An exact copy of every entry is the answer here, with no pictures.

━━ INFORMATION

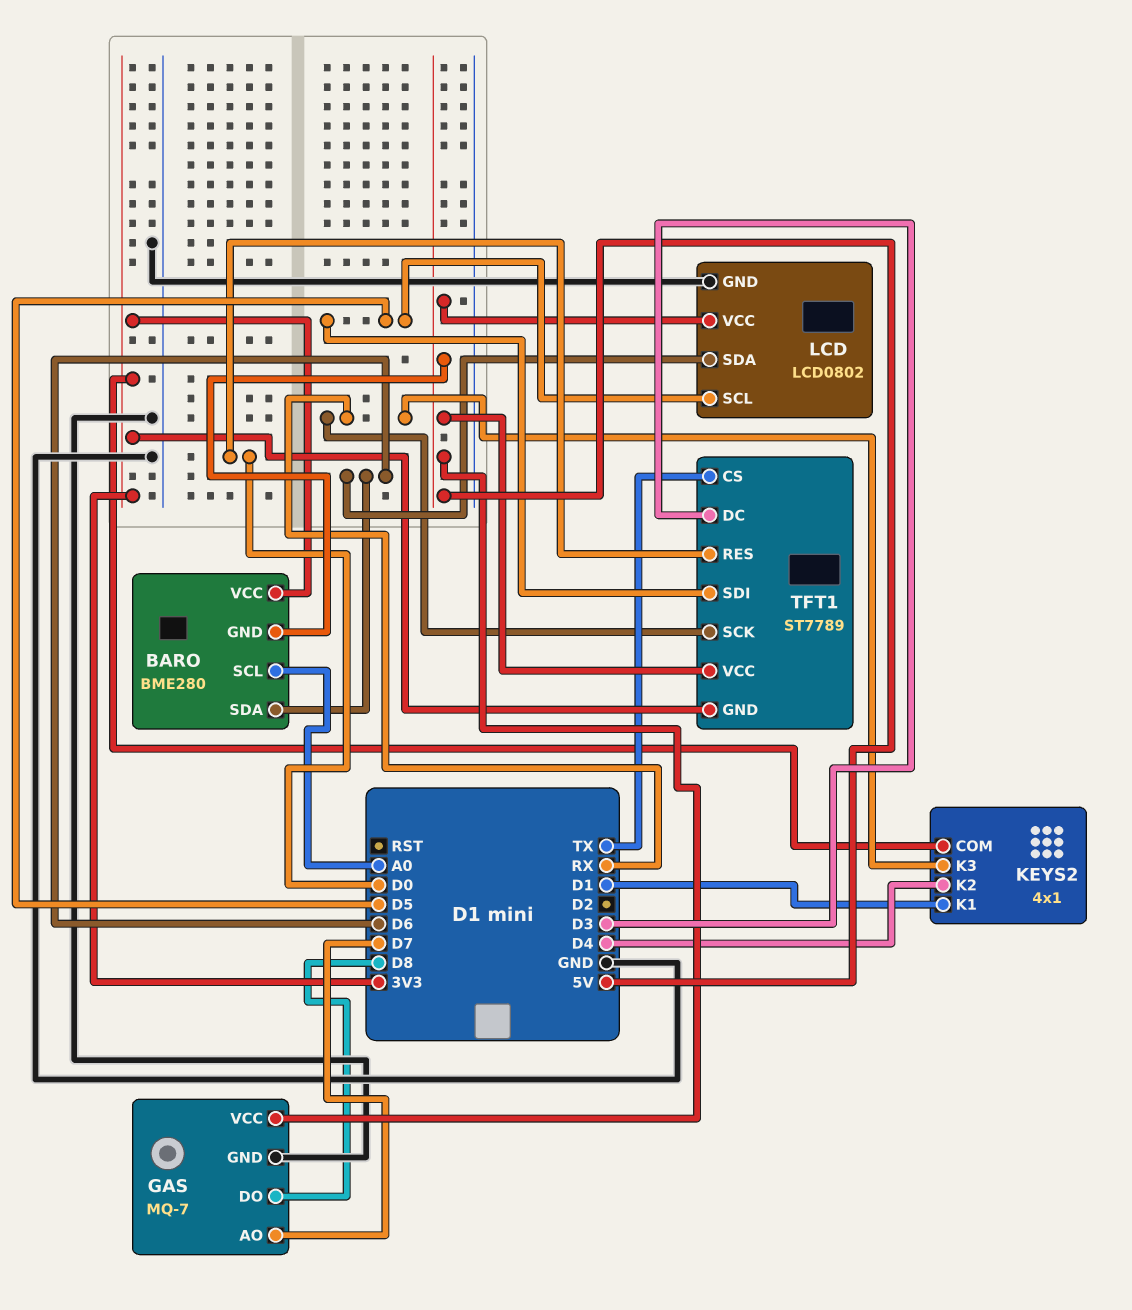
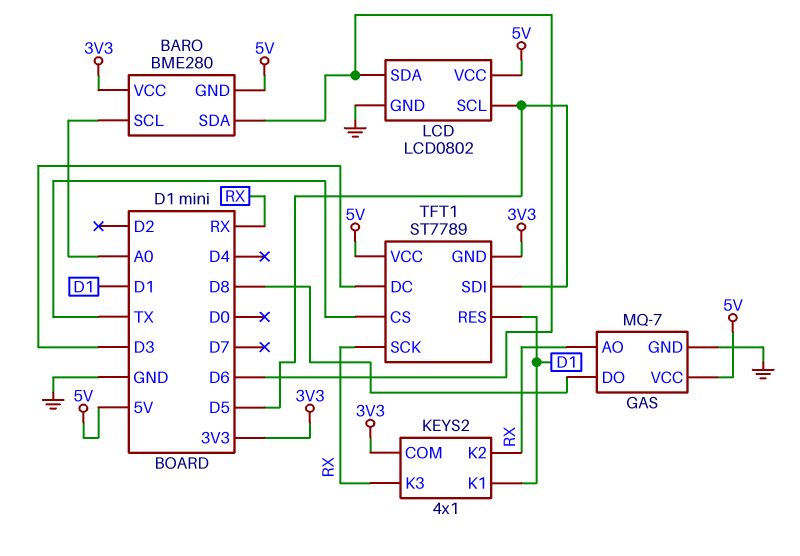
GAS pin AO: D7 -> RX
KEYS2 pin K2: D4 -> RX
TFT1 pin RES: D0 -> D1

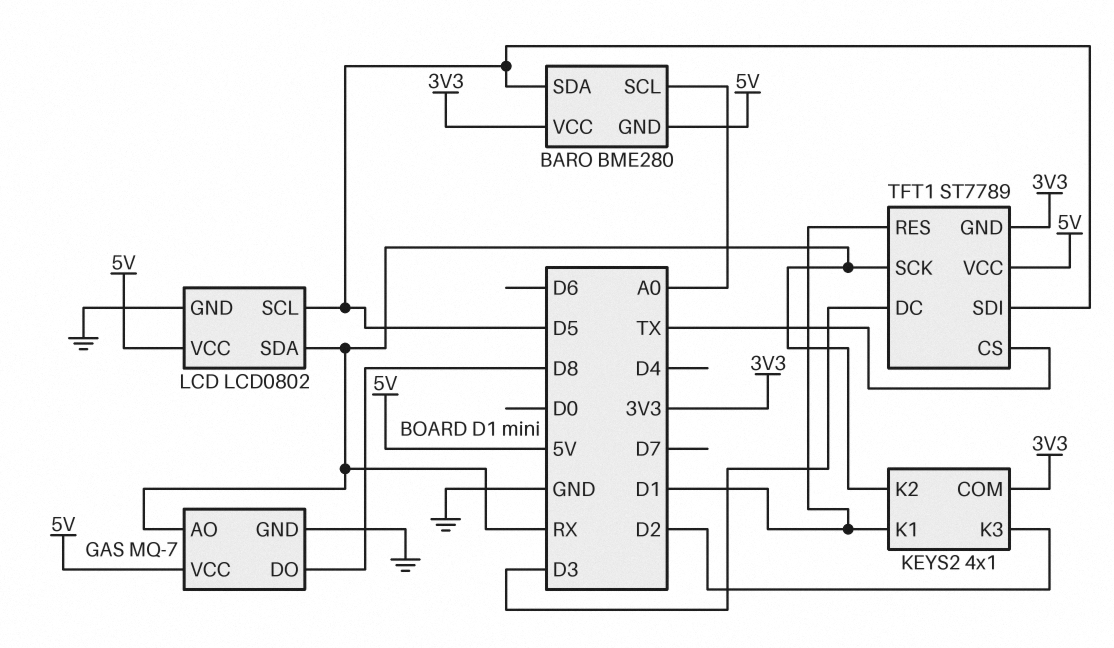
BARO pin SDA: D6 -> D5
KEYS2 pin K3: RX -> D2
LCD pin SDA: D6 -> RX

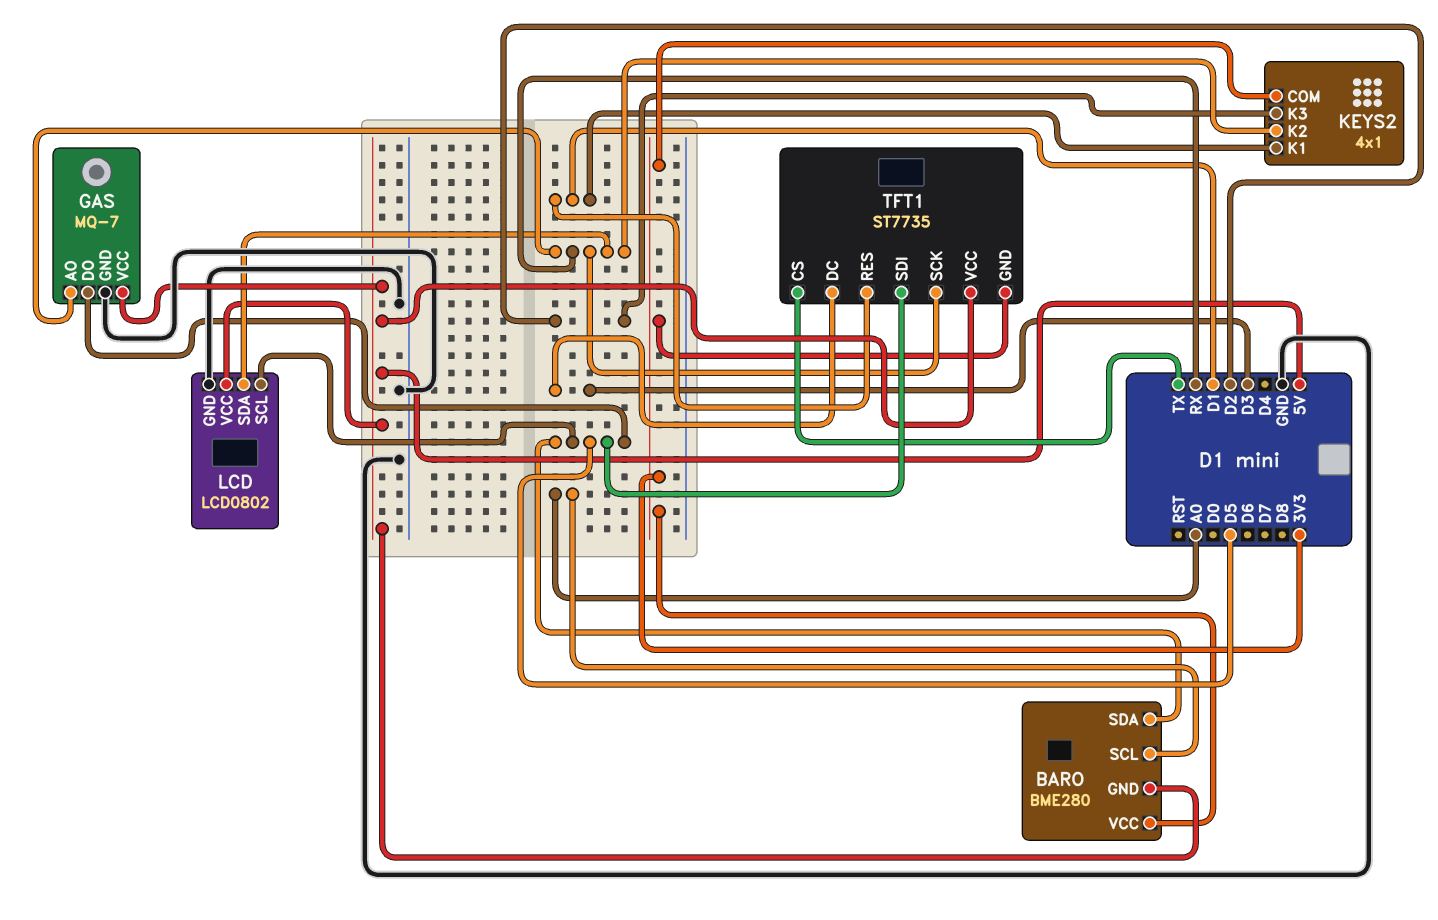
GAS pin DO: D8 -> D5
TFT1: ST7789 -> ST7735

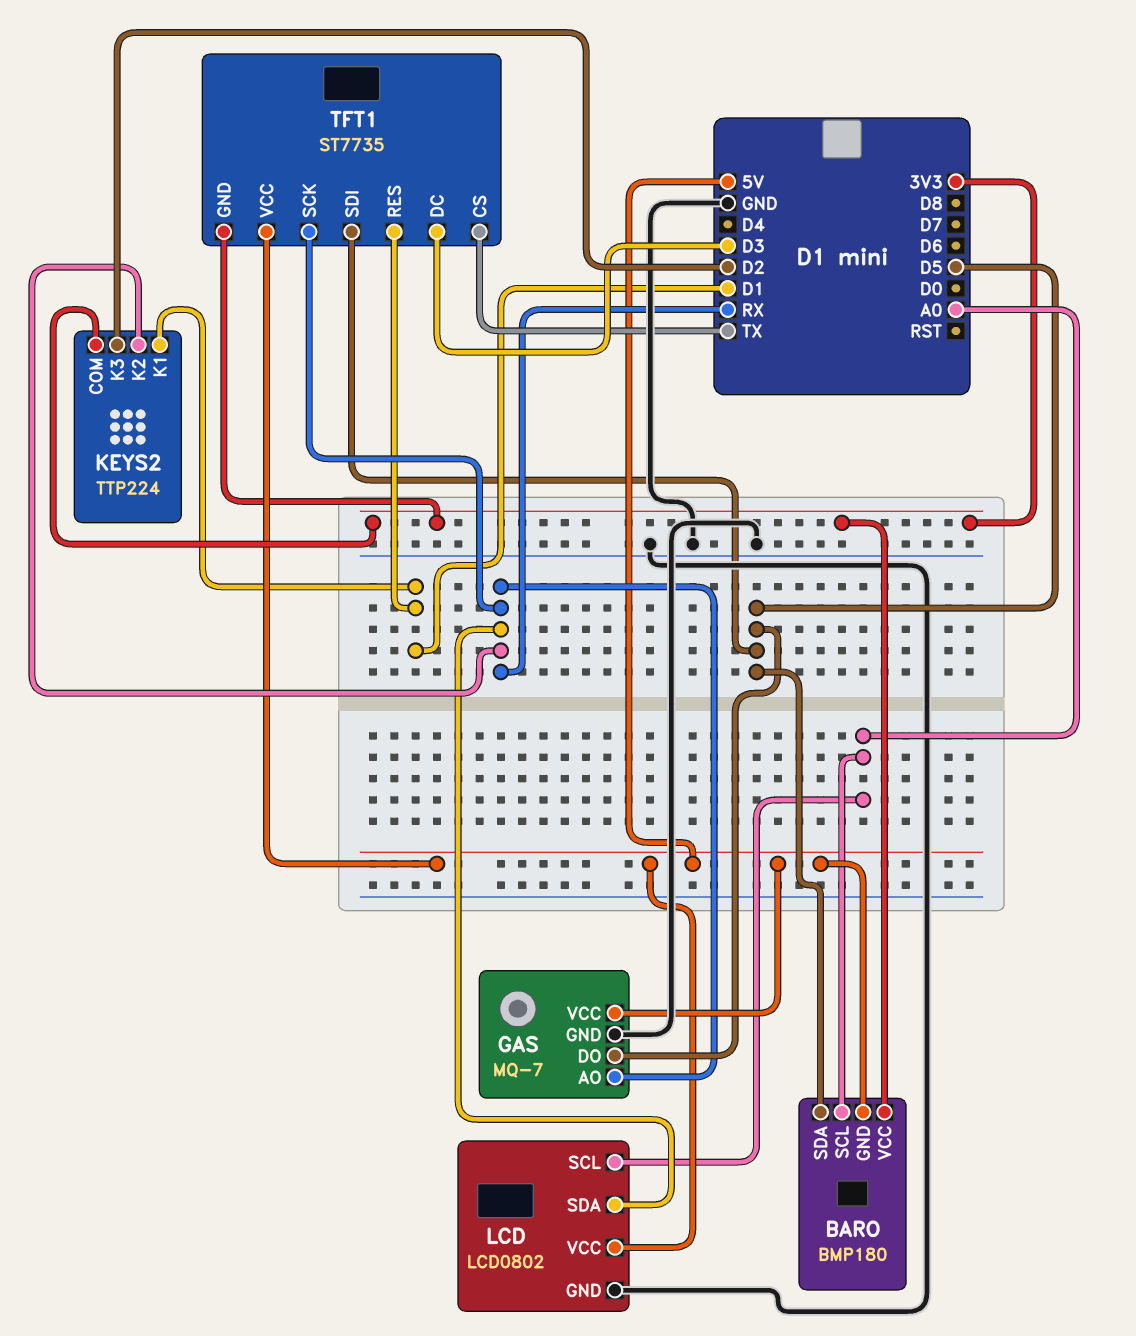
BARO: BME280 -> BMP180
KEYS2: 4x1 -> TTP224
LCD pin SCL: D5 -> A0

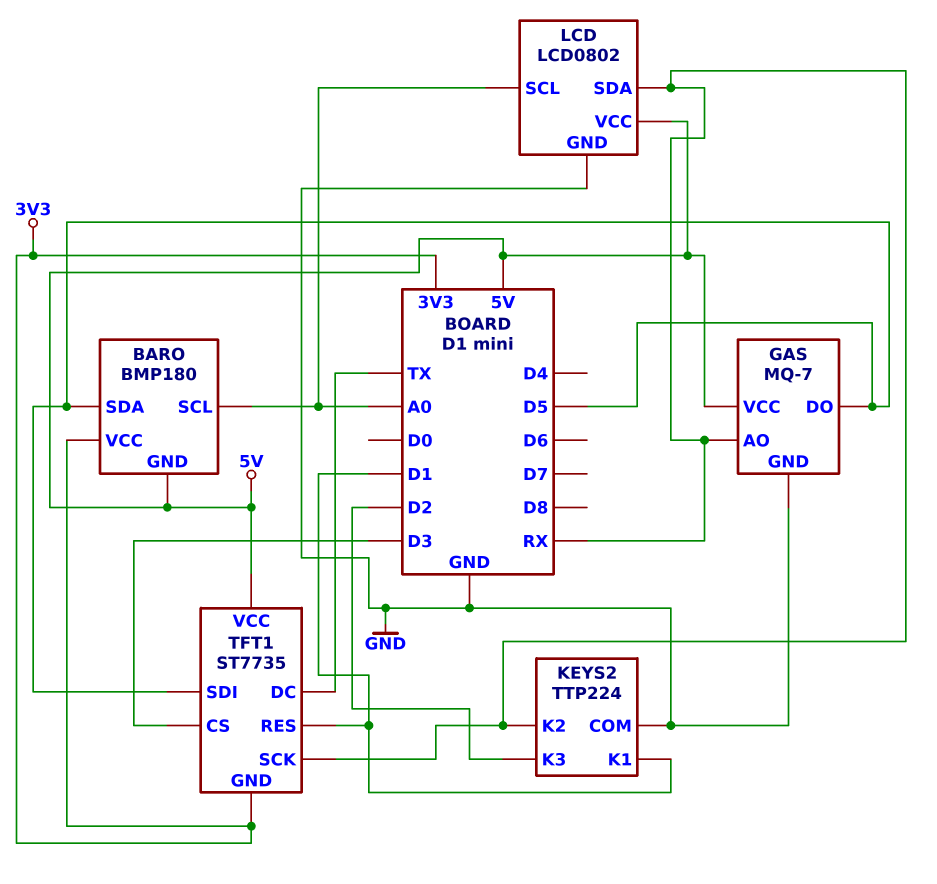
KEYS2 pin COM: 3V3 -> GND
TFT1 pin CS: TX -> D3
TFT1 pin DC: D3 -> TX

━━━━

■ **RESULT**
GAS pin AO: D7 -> RX
KEYS2 pin K2: D4 -> RX
TFT1 pin RES: D0 -> D1

BARO pin SDA: D6 -> D5
KEYS2 pin K3: RX -> D2
LCD pin SDA: D6 -> RX

GAS pin DO: D8 -> D5
TFT1: ST7789 -> ST7735

BARO: BME280 -> BMP180
KEYS2: 4x1 -> TTP224
LCD pin SCL: D5 -> A0

KEYS2 pin COM: 3V3 -> GND
TFT1 pin CS: TX -> D3
TFT1 pin DC: D3 -> TX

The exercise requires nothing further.